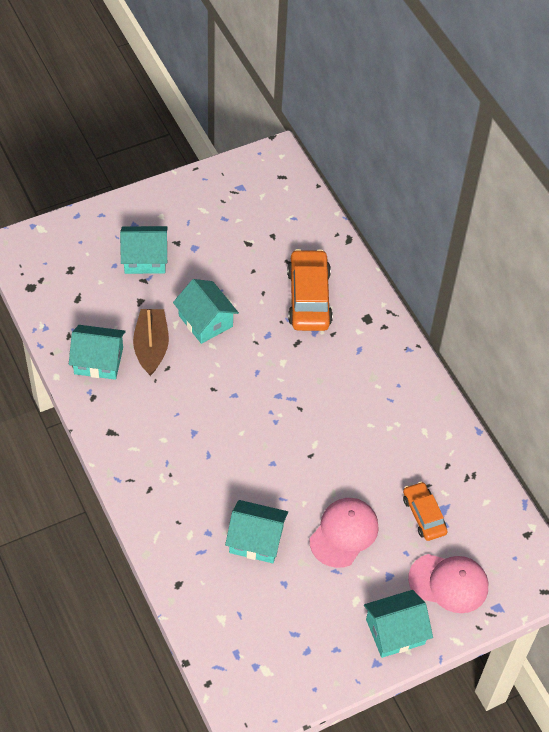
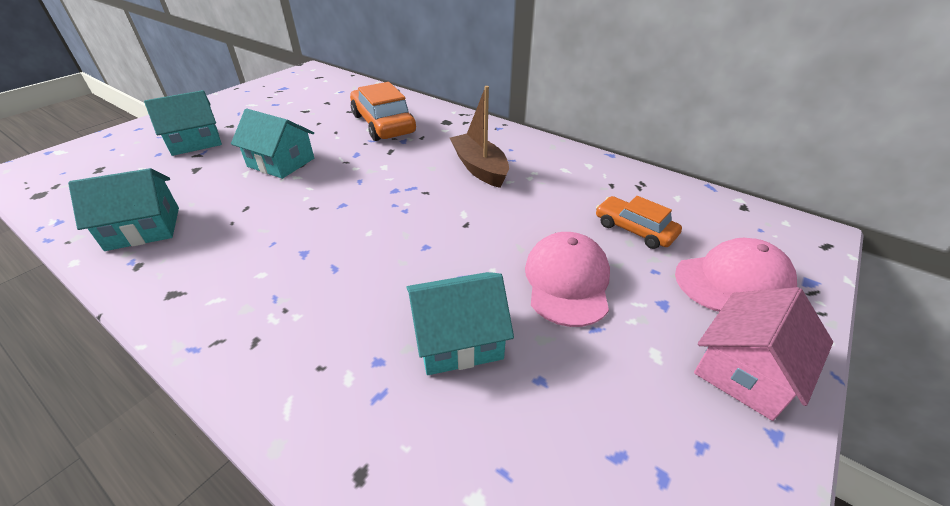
camera: 25 degrees left, 15 degrees down
(151, 347) = (219, 197): brown boat -> brown boat (479, 168)
(395, 631) = (745, 370): turquoise house -> pink house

• _WORK REQUEST_
The whole listing is to be duplicated verbatim, apart from its images.

• _SOLUTION BELOW_
camera: 25 degrees left, 15 degrees down
(151, 347) = (219, 197): brown boat -> brown boat (479, 168)
(395, 631) = (745, 370): turquoise house -> pink house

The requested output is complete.